Your answer must be an exact copy of the records below, minus the pictures.

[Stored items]
-----
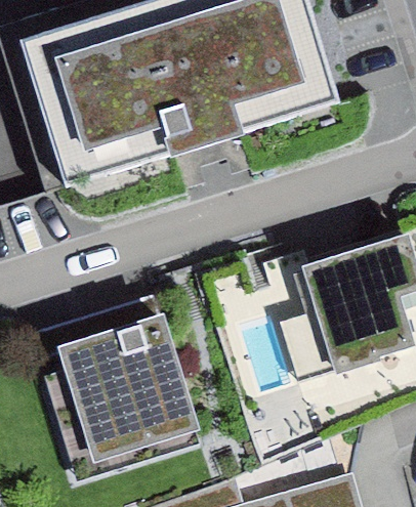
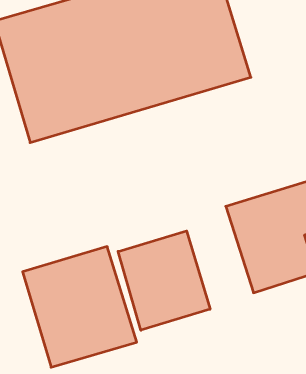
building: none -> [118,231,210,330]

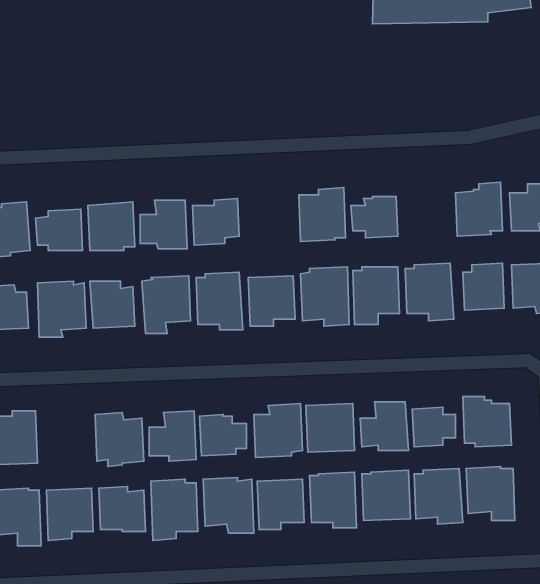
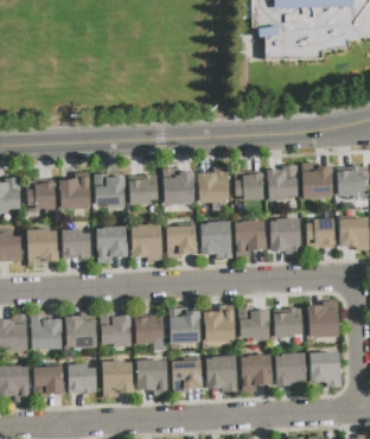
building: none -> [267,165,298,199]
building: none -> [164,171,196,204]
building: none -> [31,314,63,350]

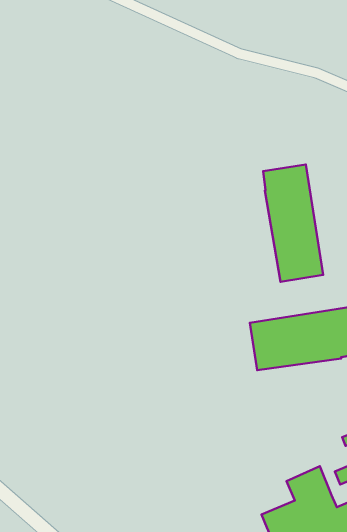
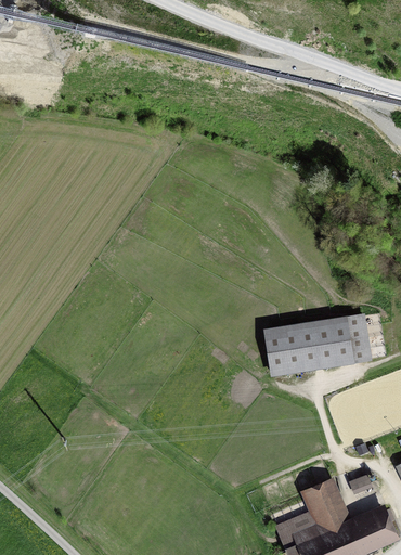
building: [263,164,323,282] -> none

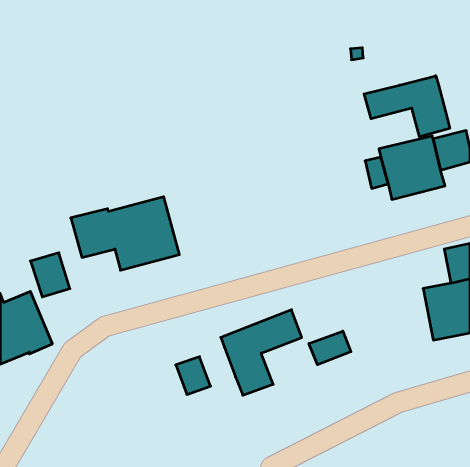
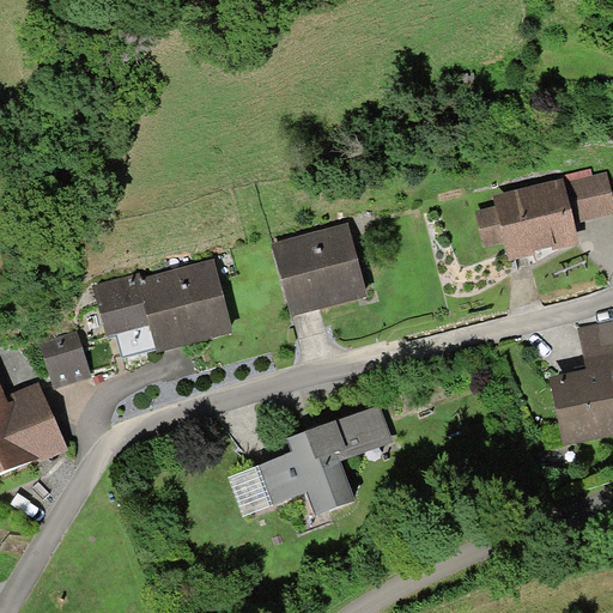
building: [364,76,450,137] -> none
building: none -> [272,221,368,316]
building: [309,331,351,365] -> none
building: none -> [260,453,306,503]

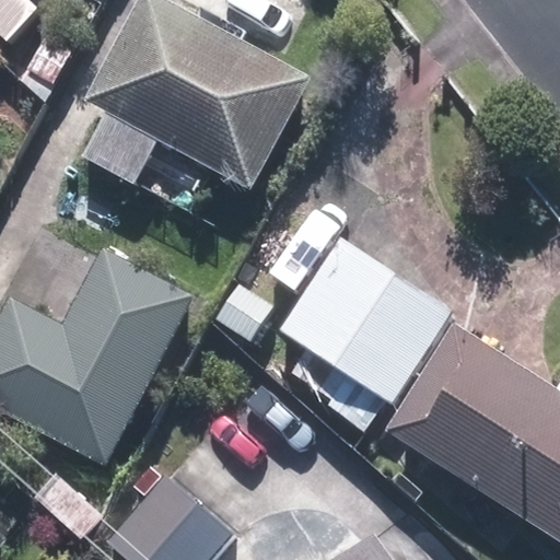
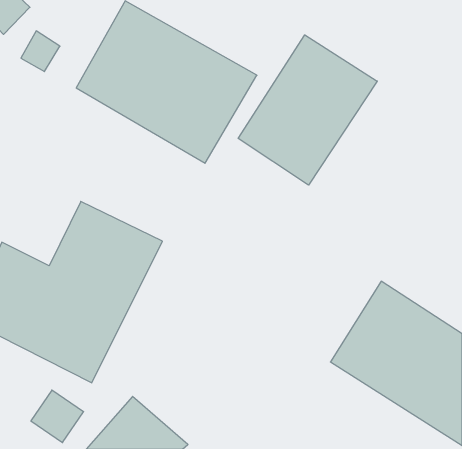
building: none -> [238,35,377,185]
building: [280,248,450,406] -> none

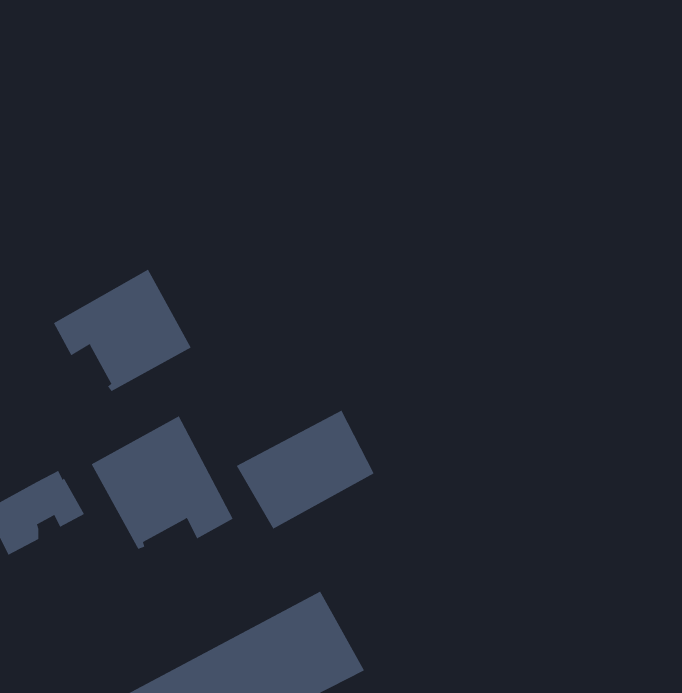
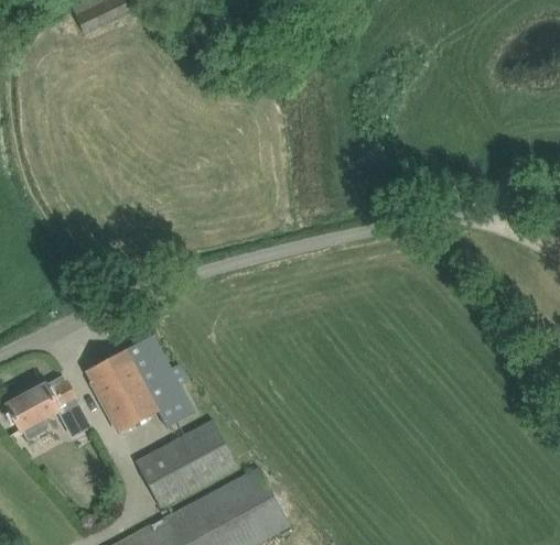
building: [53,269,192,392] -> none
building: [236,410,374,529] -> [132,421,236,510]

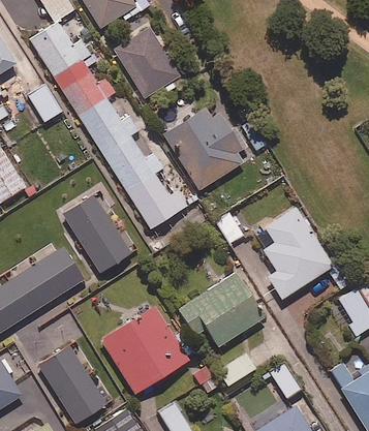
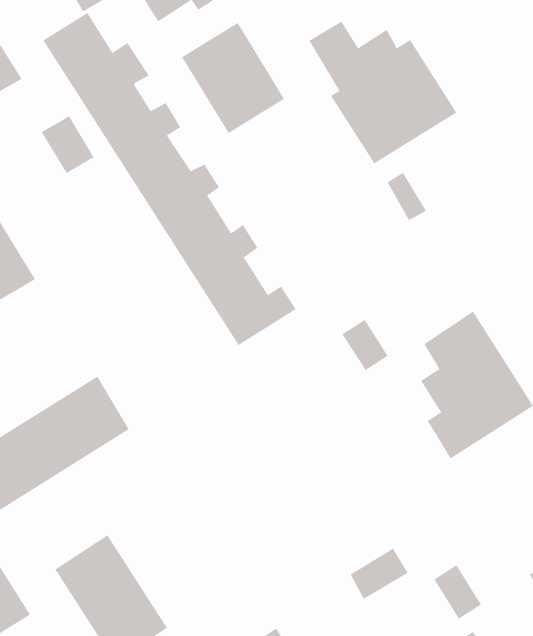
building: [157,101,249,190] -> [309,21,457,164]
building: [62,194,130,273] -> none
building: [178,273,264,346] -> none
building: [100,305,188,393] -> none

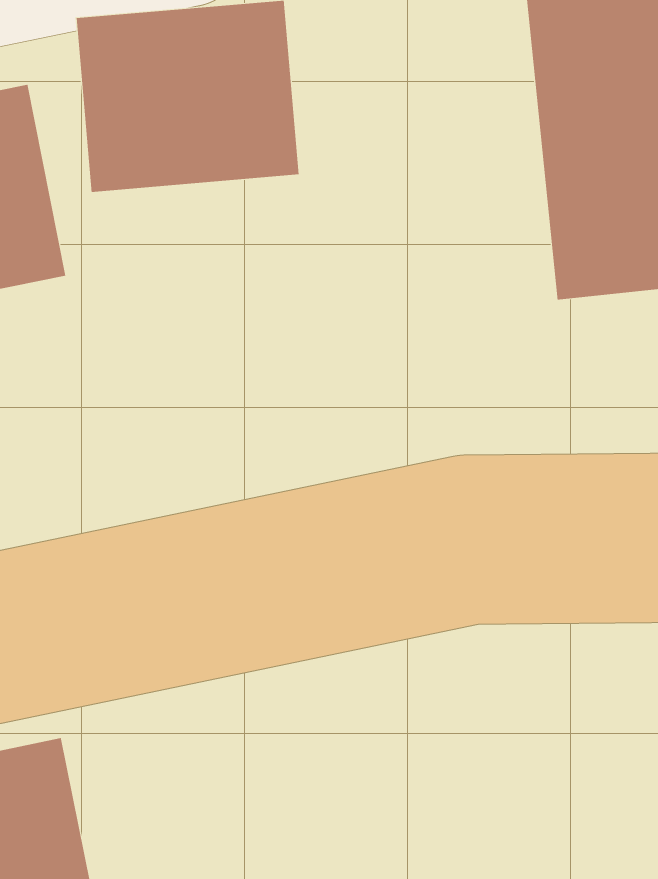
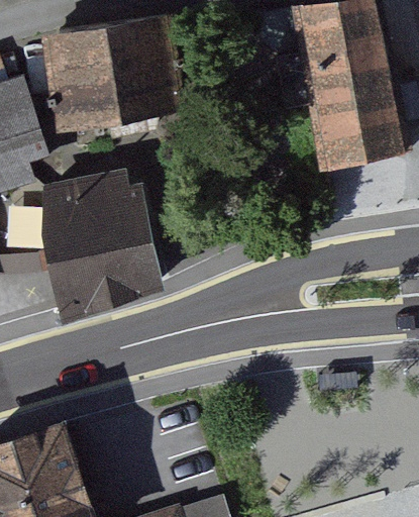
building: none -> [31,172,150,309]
-----
- **Answer**:
building: none -> [118,231,210,330]

building: none -> [267,165,298,199]
building: none -> [164,171,196,204]
building: none -> [31,314,63,350]

building: [263,164,323,282] -> none

building: [364,76,450,137] -> none
building: none -> [272,221,368,316]
building: [309,331,351,365] -> none
building: none -> [260,453,306,503]

building: none -> [238,35,377,185]
building: [280,248,450,406] -> none

building: [53,269,192,392] -> none
building: [236,410,374,529] -> [132,421,236,510]

building: [157,101,249,190] -> [309,21,457,164]
building: [62,194,130,273] -> none
building: [178,273,264,346] -> none
building: [100,305,188,393] -> none

building: none -> [31,172,150,309]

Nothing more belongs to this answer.